▸ **What is needed**: Repeat the records below exactly, from the first line through the line containing "R206: 15k (GND, n7) -> 100k (GND, n7)", and leave out any pictures.

● ● ● ● ●

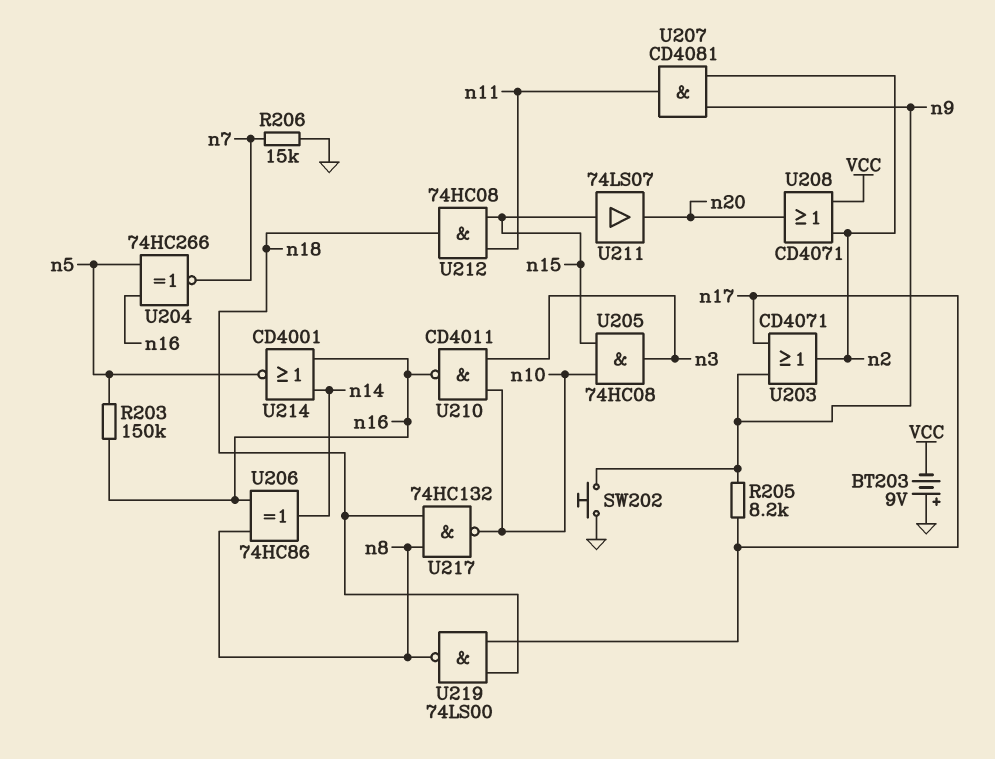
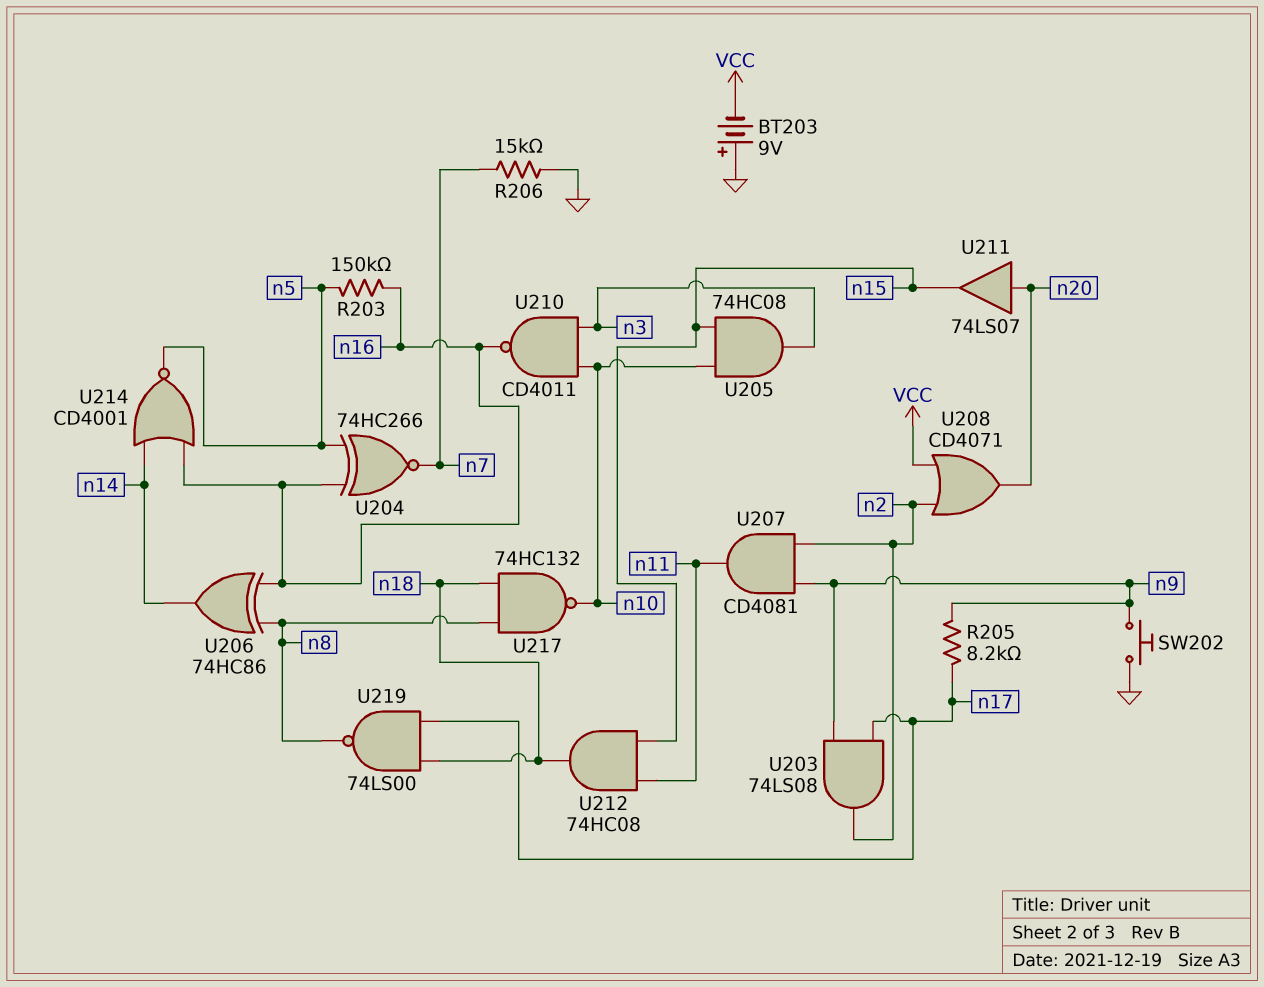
U203: OR CD4071 (in n9, in n17, out n2) -> AND 74LS08 (in n9, in n17, out n2)
U211: buffer 74LS07 (in n15, out n20) -> buffer 74LS07 (in n20, out n15)

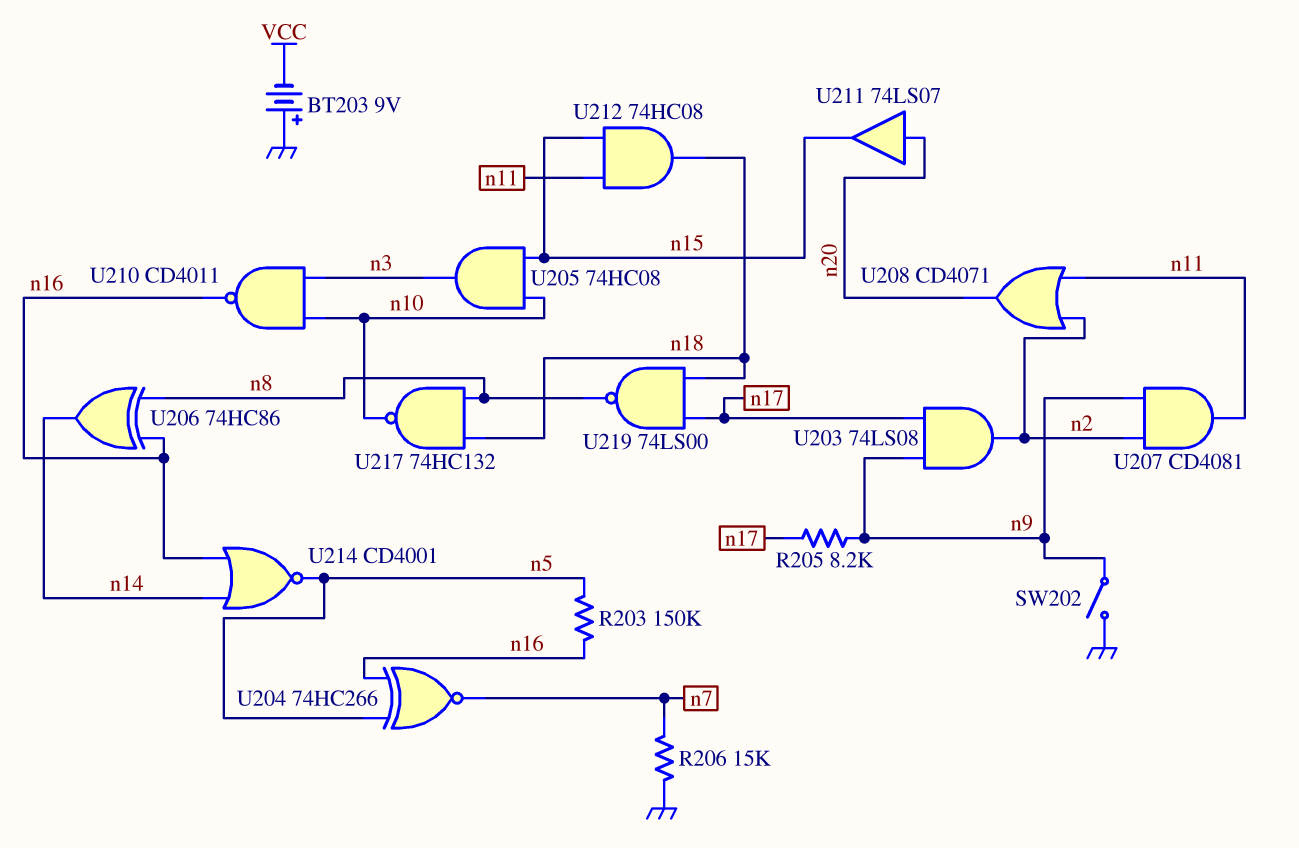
SW202: button (GND, n9) -> switch (GND, n9)
U208: OR CD4071 (in VCC, in n2, out n20) -> OR CD4071 (in n2, in n11, out n20)

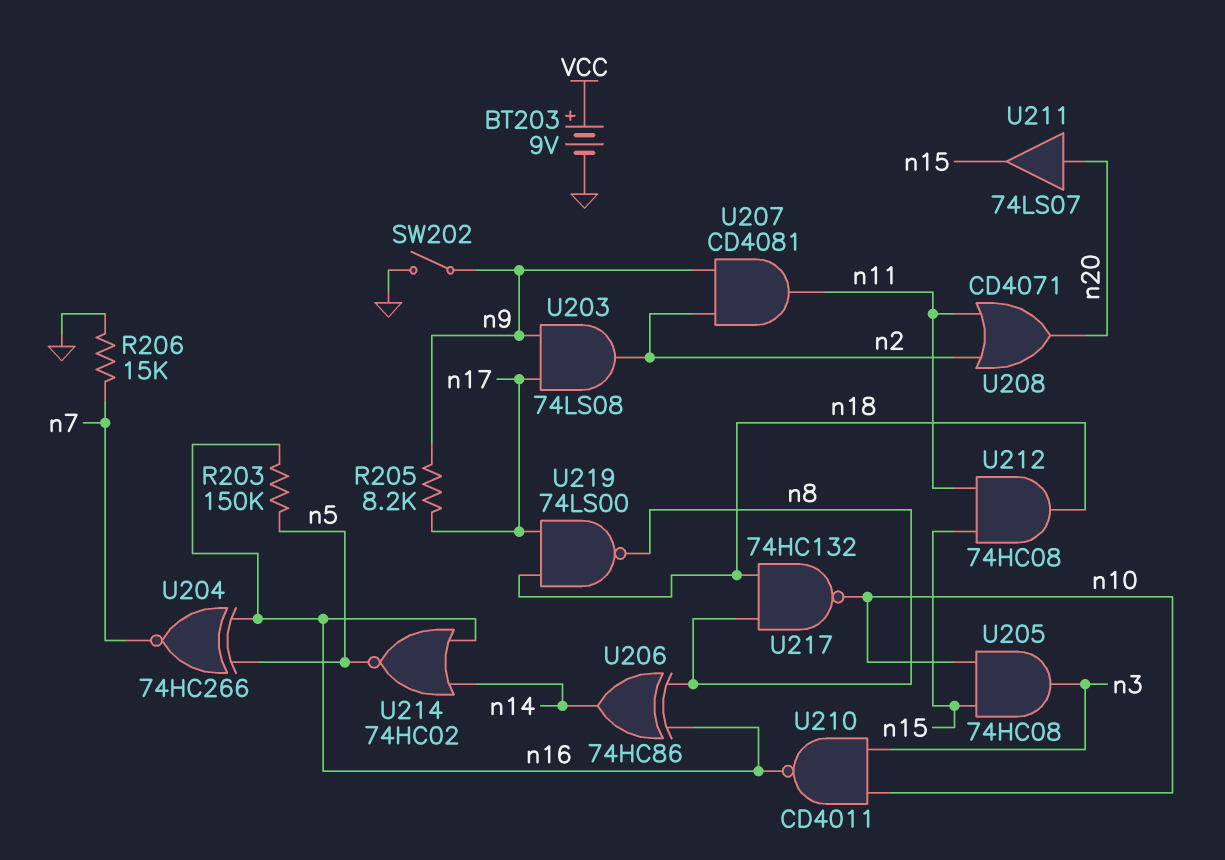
BT203: 9V (plus GND, minus VCC) -> 9V (plus VCC, minus GND)
U214: NOR CD4001 (in n14, in n16, out n5) -> NOR 74HC02 (in n14, in n16, out n5)

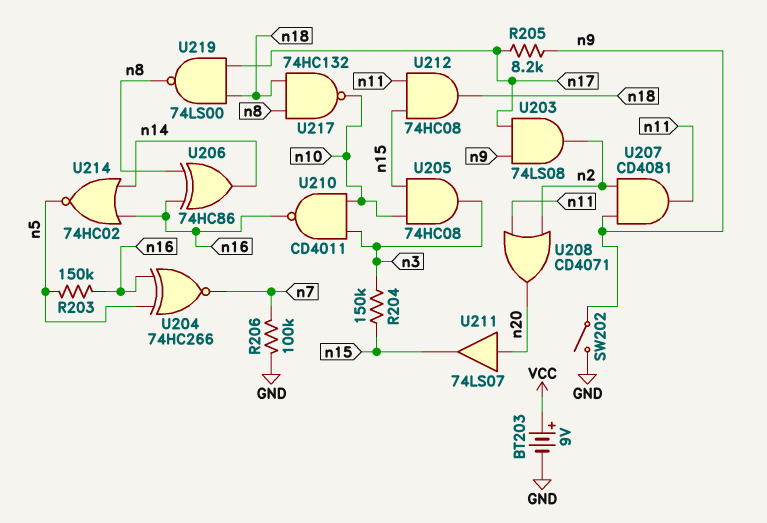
R204: none -> 150k (n3, n15)
R206: 15k (GND, n7) -> 100k (GND, n7)

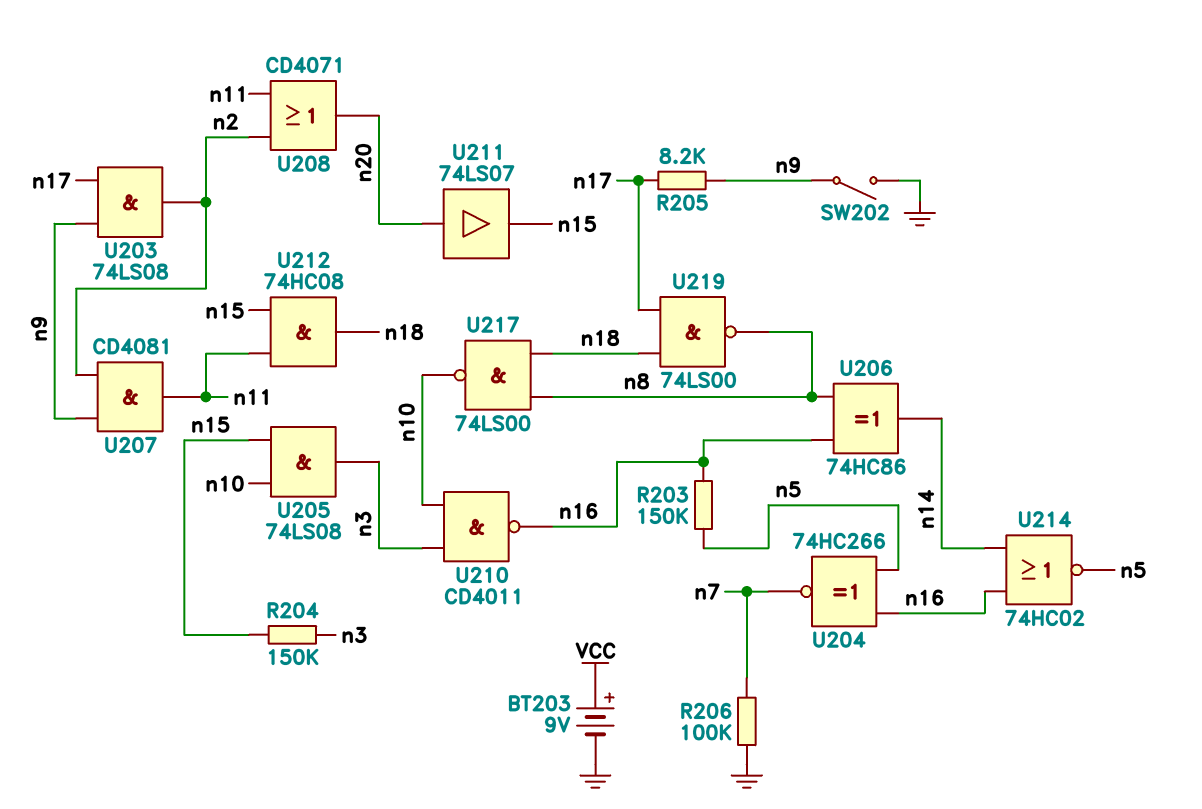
U205: AND 74HC08 (in n10, in n15, out n3) -> AND 74LS08 (in n10, in n15, out n3)
U217: NAND 74HC132 (in n8, in n18, out n10) -> NAND 74LS00 (in n8, in n18, out n10)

● ● ● ● ●

▸ **Exercise result**:
U203: OR CD4071 (in n9, in n17, out n2) -> AND 74LS08 (in n9, in n17, out n2)
U211: buffer 74LS07 (in n15, out n20) -> buffer 74LS07 (in n20, out n15)

SW202: button (GND, n9) -> switch (GND, n9)
U208: OR CD4071 (in VCC, in n2, out n20) -> OR CD4071 (in n2, in n11, out n20)

BT203: 9V (plus GND, minus VCC) -> 9V (plus VCC, minus GND)
U214: NOR CD4001 (in n14, in n16, out n5) -> NOR 74HC02 (in n14, in n16, out n5)

R204: none -> 150k (n3, n15)
R206: 15k (GND, n7) -> 100k (GND, n7)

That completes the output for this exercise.